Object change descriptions
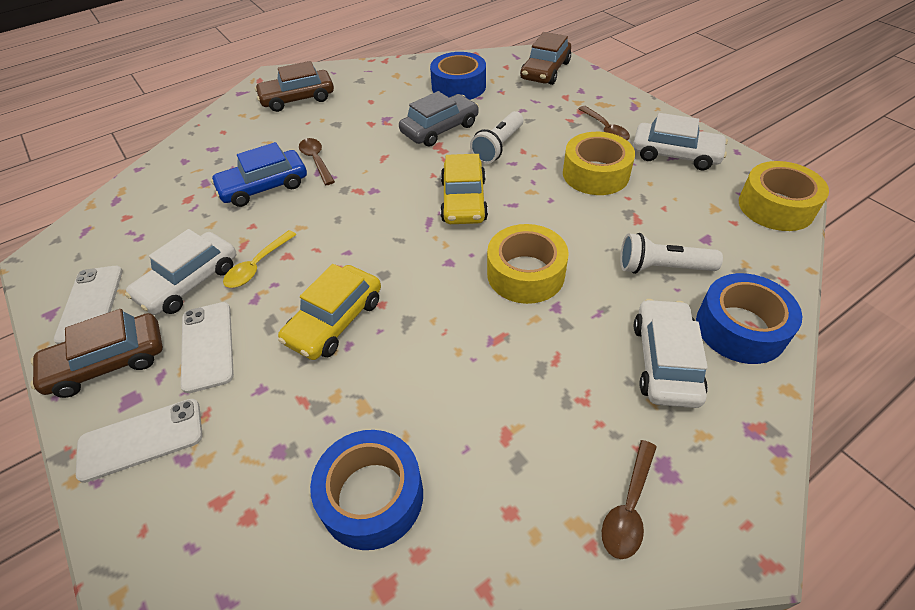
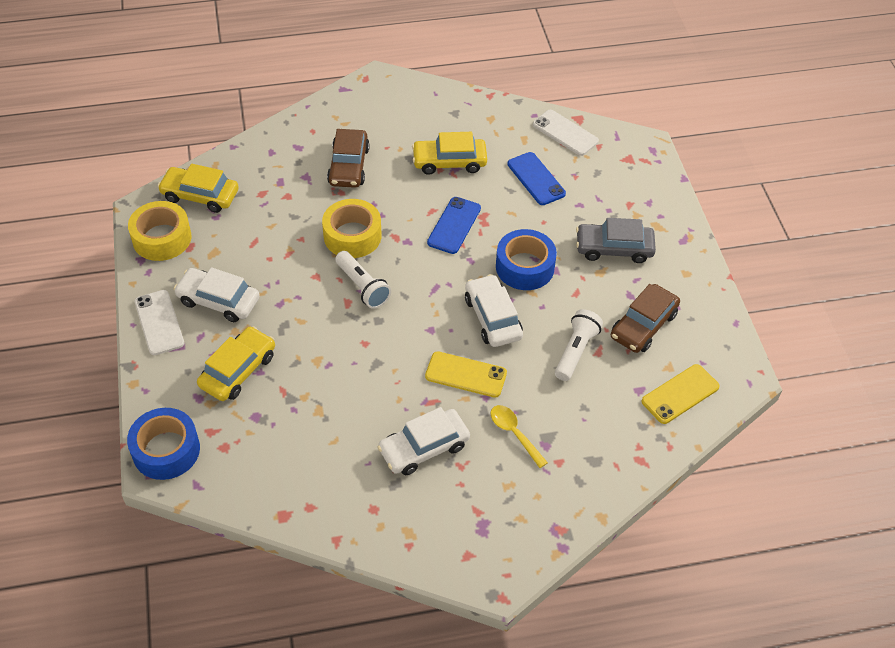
blue car: 1 -> 0
blue phone: 0 -> 2
blue tape: 3 -> 2
brown car: 3 -> 2
brown spoon: 3 -> 0
white phone: 3 -> 2
yellow car: 2 -> 3
yellow phone: 0 -> 2
yellow tape: 3 -> 2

__WHAT IS EXPECTED__
Images stay out, but the rest of the data above must be repeated exactly.

__RESULT__
blue car: 1 -> 0
blue phone: 0 -> 2
blue tape: 3 -> 2
brown car: 3 -> 2
brown spoon: 3 -> 0
white phone: 3 -> 2
yellow car: 2 -> 3
yellow phone: 0 -> 2
yellow tape: 3 -> 2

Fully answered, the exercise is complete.